Dataset records
════════════════
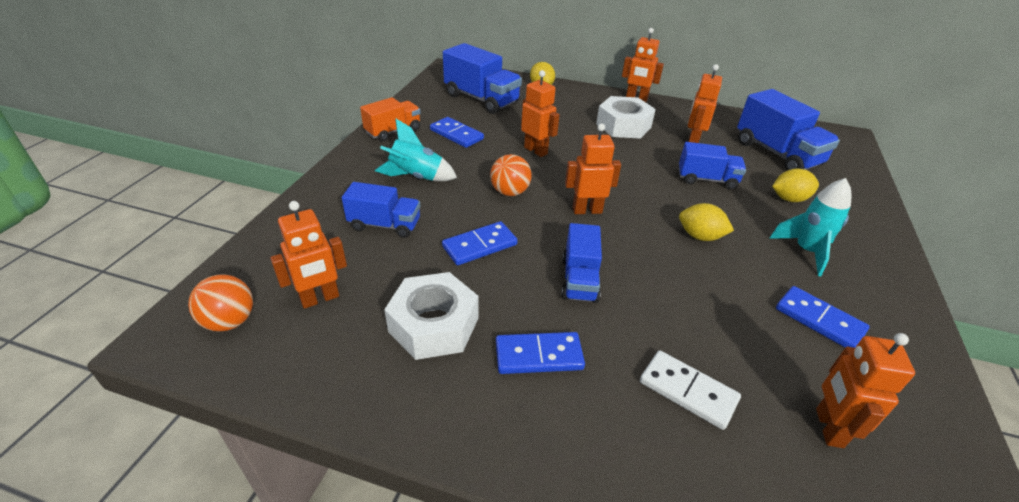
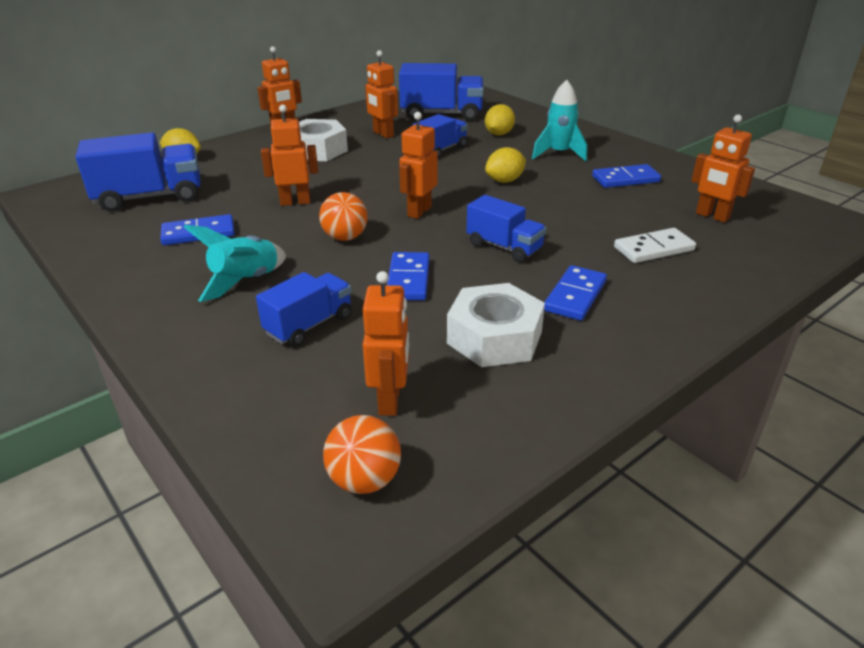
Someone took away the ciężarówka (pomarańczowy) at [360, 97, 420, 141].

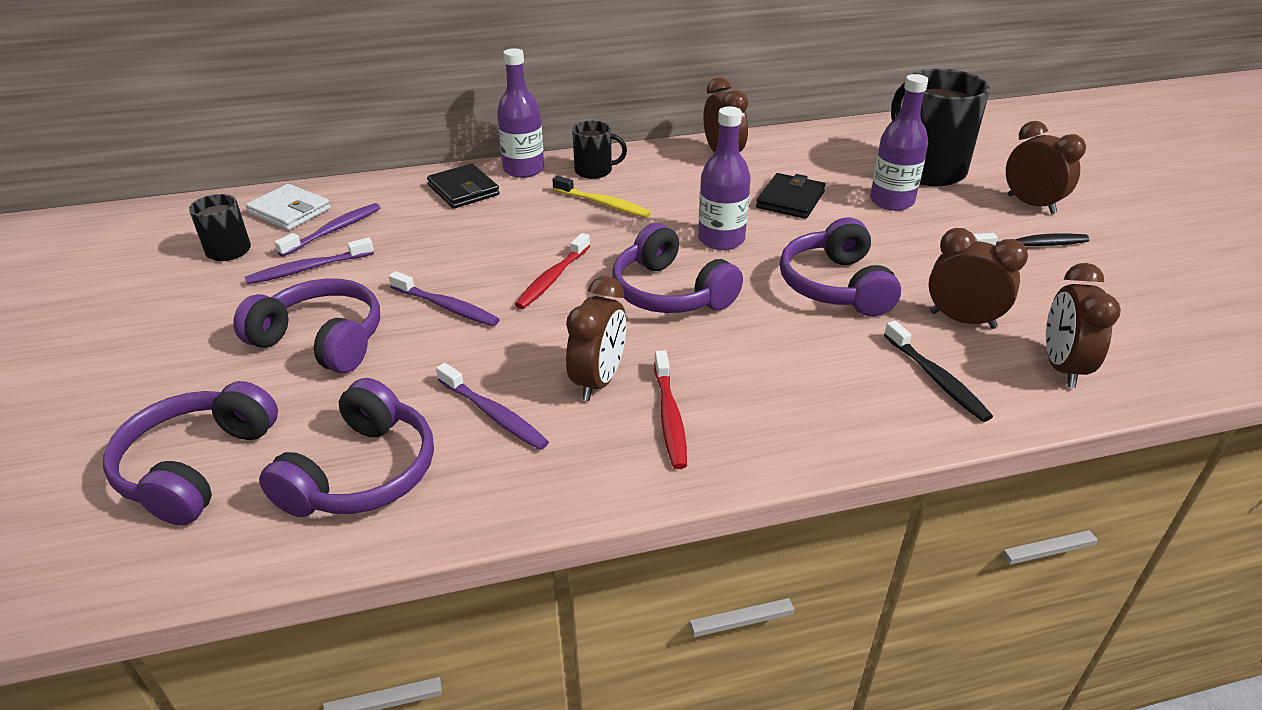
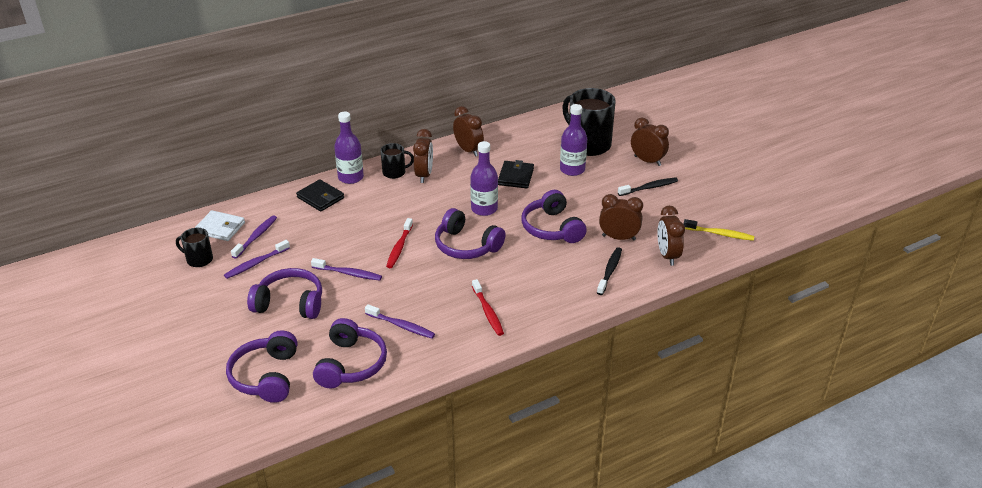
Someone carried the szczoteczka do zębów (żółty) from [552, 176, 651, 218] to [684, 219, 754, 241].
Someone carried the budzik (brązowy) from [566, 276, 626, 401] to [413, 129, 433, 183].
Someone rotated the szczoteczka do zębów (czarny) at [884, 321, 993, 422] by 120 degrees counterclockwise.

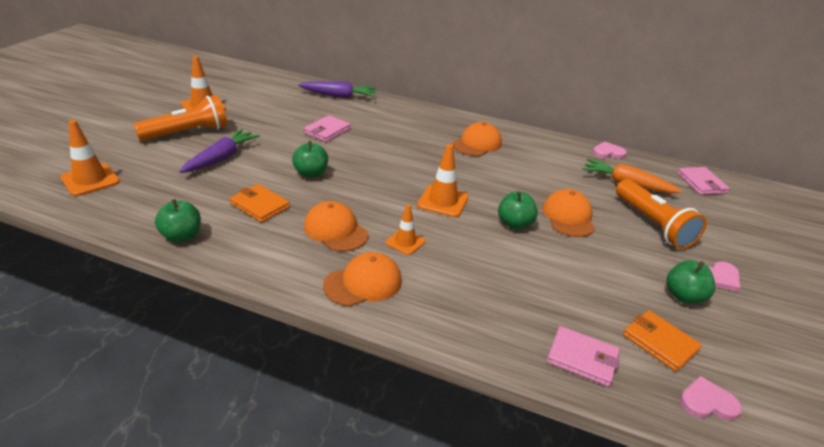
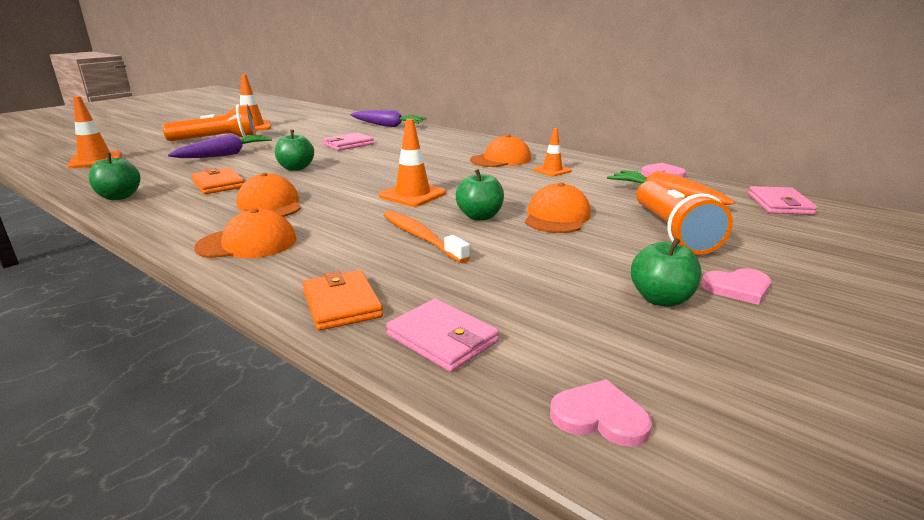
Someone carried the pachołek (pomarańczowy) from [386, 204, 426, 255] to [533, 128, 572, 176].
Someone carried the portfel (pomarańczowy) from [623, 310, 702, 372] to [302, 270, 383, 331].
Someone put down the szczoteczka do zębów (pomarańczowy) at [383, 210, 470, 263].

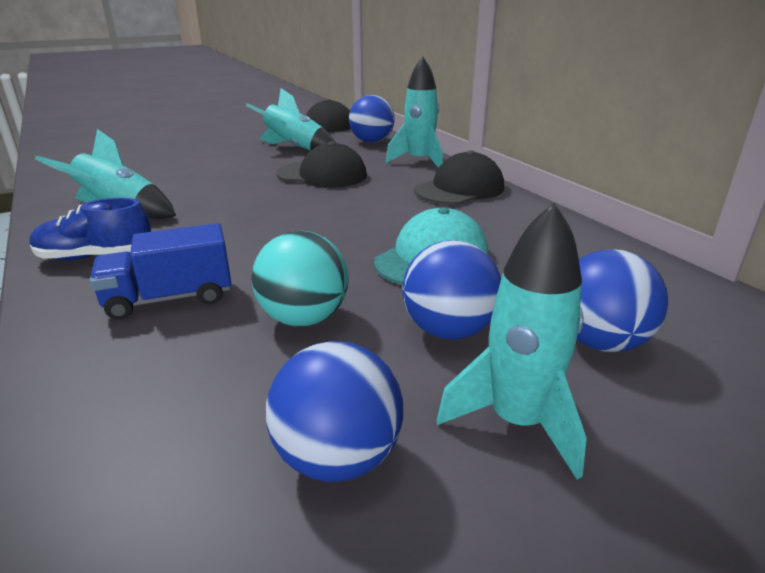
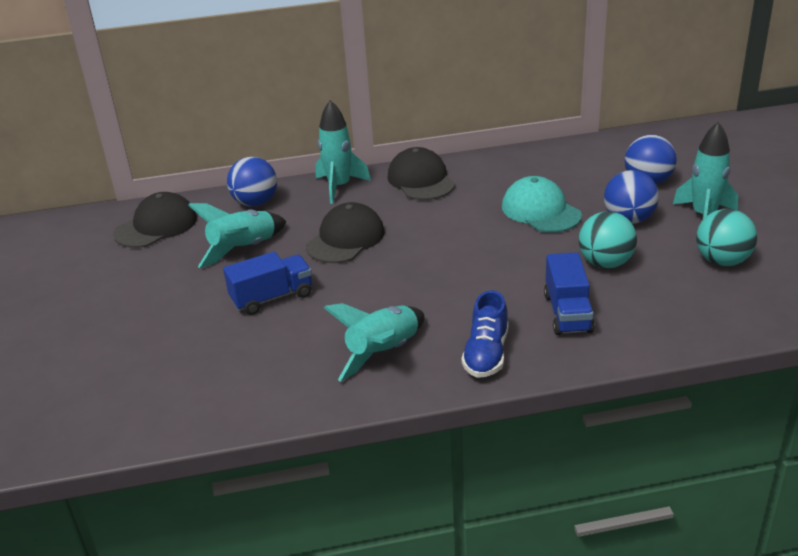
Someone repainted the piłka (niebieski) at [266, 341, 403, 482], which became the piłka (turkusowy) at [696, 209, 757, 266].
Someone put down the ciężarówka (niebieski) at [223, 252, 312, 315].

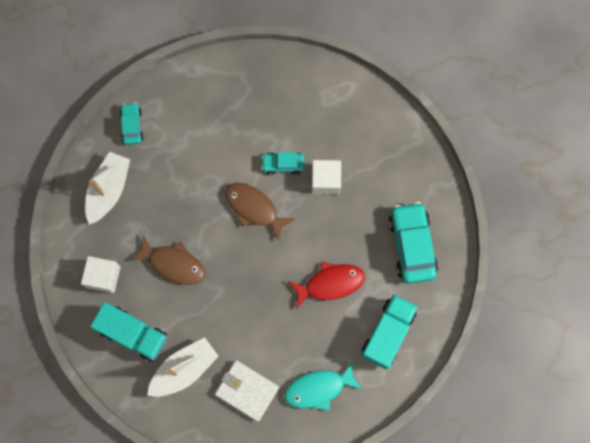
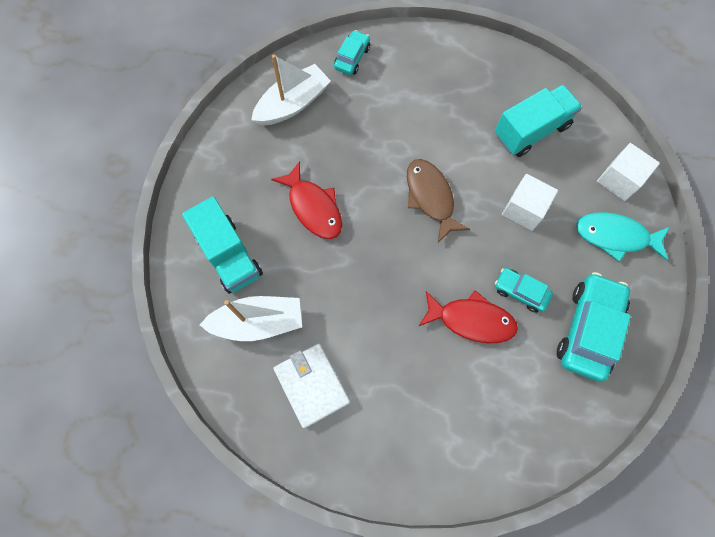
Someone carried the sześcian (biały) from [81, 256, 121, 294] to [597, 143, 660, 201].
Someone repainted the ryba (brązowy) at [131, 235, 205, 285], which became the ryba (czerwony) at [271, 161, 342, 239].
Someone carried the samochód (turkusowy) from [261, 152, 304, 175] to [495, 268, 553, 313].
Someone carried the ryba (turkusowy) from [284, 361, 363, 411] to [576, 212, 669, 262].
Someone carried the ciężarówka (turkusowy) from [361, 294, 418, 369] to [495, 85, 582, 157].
════════════════
> What you need to do
Say how many lines in the data include the string "pomarańczowy", giving the number alone.

> Solution to the exercise
4